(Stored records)
[Start of Attachment]
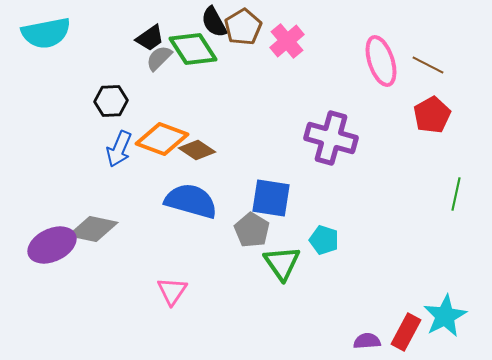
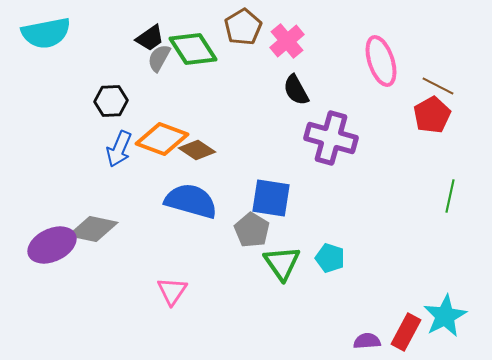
black semicircle: moved 82 px right, 68 px down
gray semicircle: rotated 16 degrees counterclockwise
brown line: moved 10 px right, 21 px down
green line: moved 6 px left, 2 px down
cyan pentagon: moved 6 px right, 18 px down
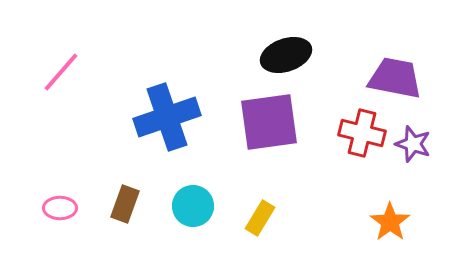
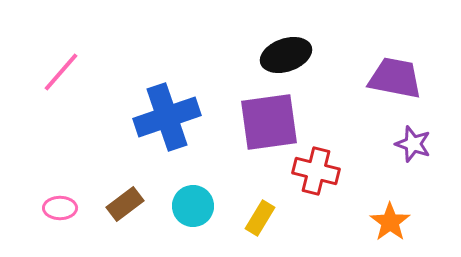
red cross: moved 46 px left, 38 px down
brown rectangle: rotated 33 degrees clockwise
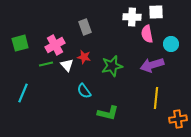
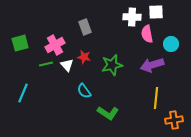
green star: moved 1 px up
green L-shape: rotated 20 degrees clockwise
orange cross: moved 4 px left, 1 px down
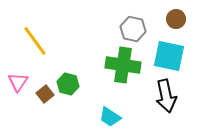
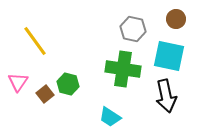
green cross: moved 4 px down
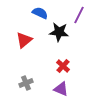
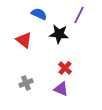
blue semicircle: moved 1 px left, 1 px down
black star: moved 2 px down
red triangle: rotated 42 degrees counterclockwise
red cross: moved 2 px right, 2 px down
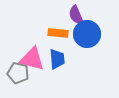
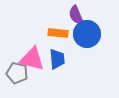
gray pentagon: moved 1 px left
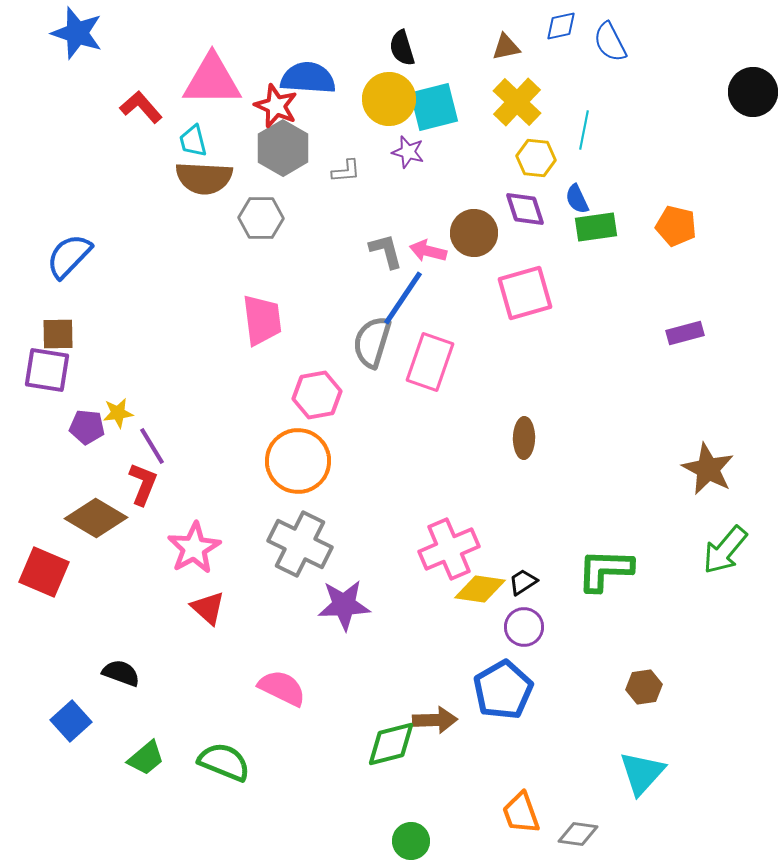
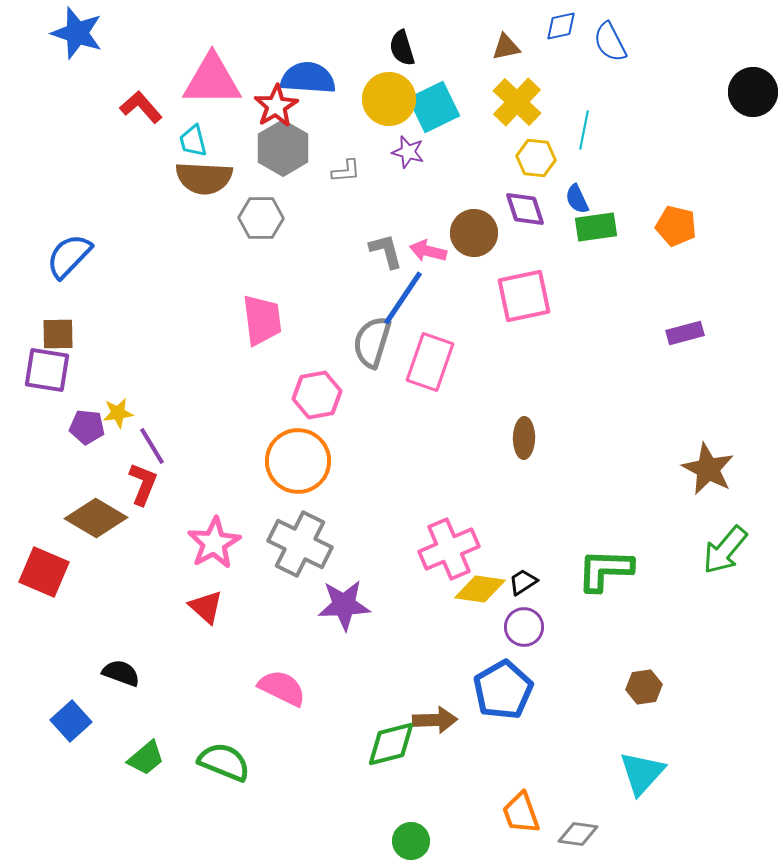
red star at (276, 106): rotated 18 degrees clockwise
cyan square at (434, 107): rotated 12 degrees counterclockwise
pink square at (525, 293): moved 1 px left, 3 px down; rotated 4 degrees clockwise
pink star at (194, 548): moved 20 px right, 5 px up
red triangle at (208, 608): moved 2 px left, 1 px up
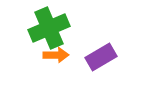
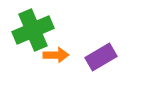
green cross: moved 16 px left, 2 px down
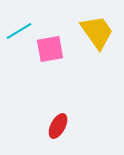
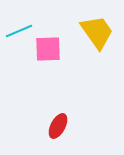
cyan line: rotated 8 degrees clockwise
pink square: moved 2 px left; rotated 8 degrees clockwise
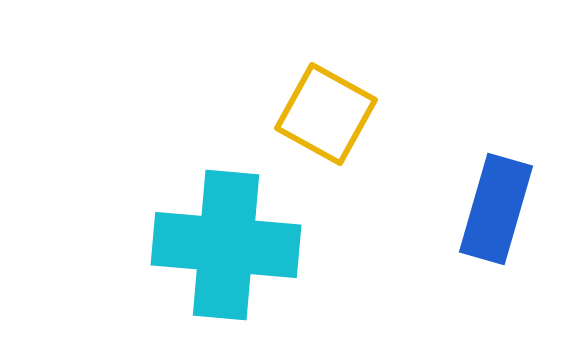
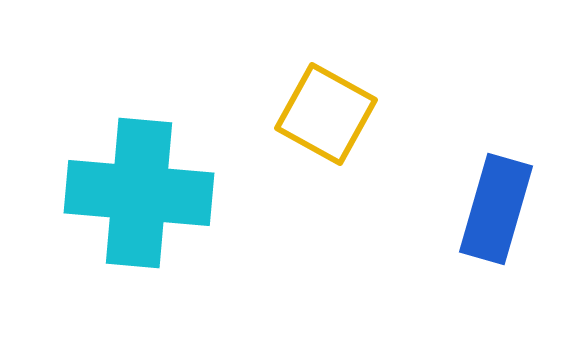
cyan cross: moved 87 px left, 52 px up
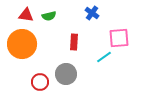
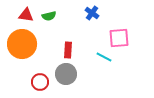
red rectangle: moved 6 px left, 8 px down
cyan line: rotated 63 degrees clockwise
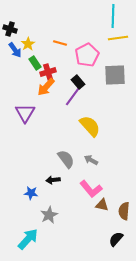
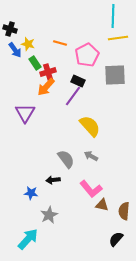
yellow star: rotated 24 degrees counterclockwise
black rectangle: moved 1 px up; rotated 24 degrees counterclockwise
gray arrow: moved 4 px up
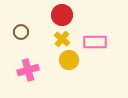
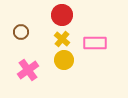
pink rectangle: moved 1 px down
yellow circle: moved 5 px left
pink cross: rotated 20 degrees counterclockwise
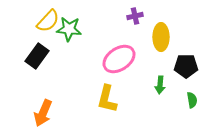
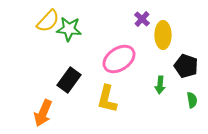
purple cross: moved 7 px right, 3 px down; rotated 35 degrees counterclockwise
yellow ellipse: moved 2 px right, 2 px up
black rectangle: moved 32 px right, 24 px down
black pentagon: rotated 20 degrees clockwise
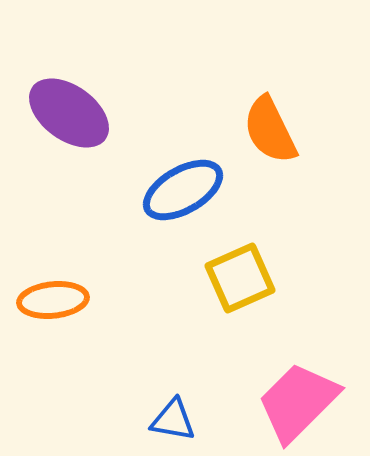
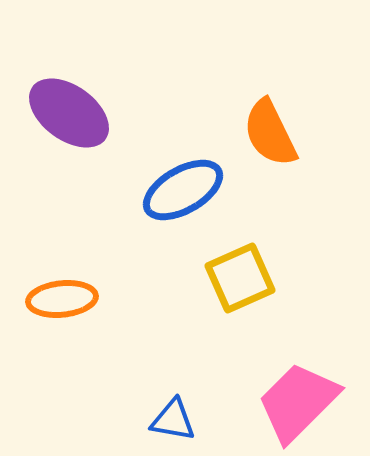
orange semicircle: moved 3 px down
orange ellipse: moved 9 px right, 1 px up
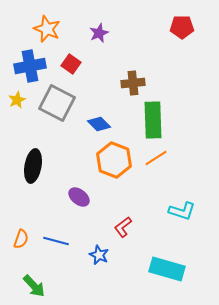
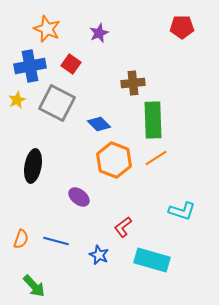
cyan rectangle: moved 15 px left, 9 px up
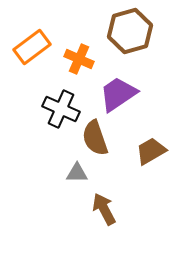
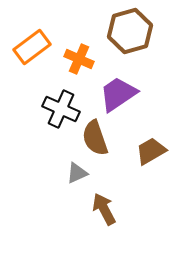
gray triangle: rotated 25 degrees counterclockwise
[End of Attachment]
▶ [Exercise brief]
Look above for every line with the word "gray" and copy it.

▶ [Response]
gray semicircle: rotated 16 degrees counterclockwise
gray pentagon: moved 1 px left
gray arrow: moved 4 px up
gray triangle: rotated 25 degrees counterclockwise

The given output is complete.